Your job with the data below is to output exactly the lines from the one holding "Someone repainted the souris" down to the one holding "Someone put down the bâton", both included, and no others.

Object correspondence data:

- Opening Delimiter -

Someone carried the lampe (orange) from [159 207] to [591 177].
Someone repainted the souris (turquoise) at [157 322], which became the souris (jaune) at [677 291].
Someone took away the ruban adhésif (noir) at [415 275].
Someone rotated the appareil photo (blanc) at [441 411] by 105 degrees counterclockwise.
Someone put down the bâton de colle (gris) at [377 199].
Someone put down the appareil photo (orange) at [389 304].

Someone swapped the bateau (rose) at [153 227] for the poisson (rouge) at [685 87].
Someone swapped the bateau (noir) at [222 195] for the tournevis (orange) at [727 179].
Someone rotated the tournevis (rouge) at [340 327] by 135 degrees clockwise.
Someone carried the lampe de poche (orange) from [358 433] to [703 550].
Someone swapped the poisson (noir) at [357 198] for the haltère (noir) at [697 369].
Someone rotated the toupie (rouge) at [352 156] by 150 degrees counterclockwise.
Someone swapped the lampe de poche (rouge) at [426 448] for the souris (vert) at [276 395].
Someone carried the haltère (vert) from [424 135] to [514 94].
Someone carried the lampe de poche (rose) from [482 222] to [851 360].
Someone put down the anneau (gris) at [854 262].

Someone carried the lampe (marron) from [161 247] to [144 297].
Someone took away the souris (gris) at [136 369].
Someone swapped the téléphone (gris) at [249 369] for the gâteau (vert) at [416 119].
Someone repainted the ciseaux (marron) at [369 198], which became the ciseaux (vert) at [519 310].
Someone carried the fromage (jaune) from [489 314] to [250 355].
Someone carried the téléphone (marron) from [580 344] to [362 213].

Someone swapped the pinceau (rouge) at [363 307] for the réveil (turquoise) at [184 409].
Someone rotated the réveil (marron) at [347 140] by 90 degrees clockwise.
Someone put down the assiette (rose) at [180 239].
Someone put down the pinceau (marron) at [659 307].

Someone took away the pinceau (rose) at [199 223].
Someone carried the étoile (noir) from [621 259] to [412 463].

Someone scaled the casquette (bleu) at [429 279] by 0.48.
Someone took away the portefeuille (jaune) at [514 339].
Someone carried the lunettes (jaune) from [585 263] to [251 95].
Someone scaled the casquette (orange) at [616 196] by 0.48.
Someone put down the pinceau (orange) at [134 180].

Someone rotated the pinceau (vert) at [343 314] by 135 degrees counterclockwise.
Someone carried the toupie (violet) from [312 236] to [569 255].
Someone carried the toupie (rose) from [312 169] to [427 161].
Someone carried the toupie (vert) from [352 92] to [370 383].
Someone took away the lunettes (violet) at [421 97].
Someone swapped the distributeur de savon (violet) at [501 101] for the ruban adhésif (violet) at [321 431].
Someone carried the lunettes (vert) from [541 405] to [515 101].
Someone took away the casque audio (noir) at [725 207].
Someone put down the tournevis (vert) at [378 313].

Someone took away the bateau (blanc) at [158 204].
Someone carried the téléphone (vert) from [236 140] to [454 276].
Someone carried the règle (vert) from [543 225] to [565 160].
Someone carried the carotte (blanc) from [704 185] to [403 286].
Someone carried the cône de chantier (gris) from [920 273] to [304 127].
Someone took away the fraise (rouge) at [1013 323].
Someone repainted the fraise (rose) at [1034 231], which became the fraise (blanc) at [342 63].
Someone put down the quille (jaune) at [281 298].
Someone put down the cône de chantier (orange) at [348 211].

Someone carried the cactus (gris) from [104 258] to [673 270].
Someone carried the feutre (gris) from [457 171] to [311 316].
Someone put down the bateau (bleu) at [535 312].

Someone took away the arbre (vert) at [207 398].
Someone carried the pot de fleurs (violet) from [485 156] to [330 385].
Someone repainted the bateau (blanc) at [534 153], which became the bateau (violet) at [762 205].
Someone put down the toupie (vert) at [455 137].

- Closing Delimiter -

Output:
Someone repainted the souris (turquoise) at [157 322], which became the souris (jaune) at [677 291].
Someone took away the ruban adhésif (noir) at [415 275].
Someone rotated the appareil photo (blanc) at [441 411] by 105 degrees counterclockwise.
Someone put down the bâton de colle (gris) at [377 199].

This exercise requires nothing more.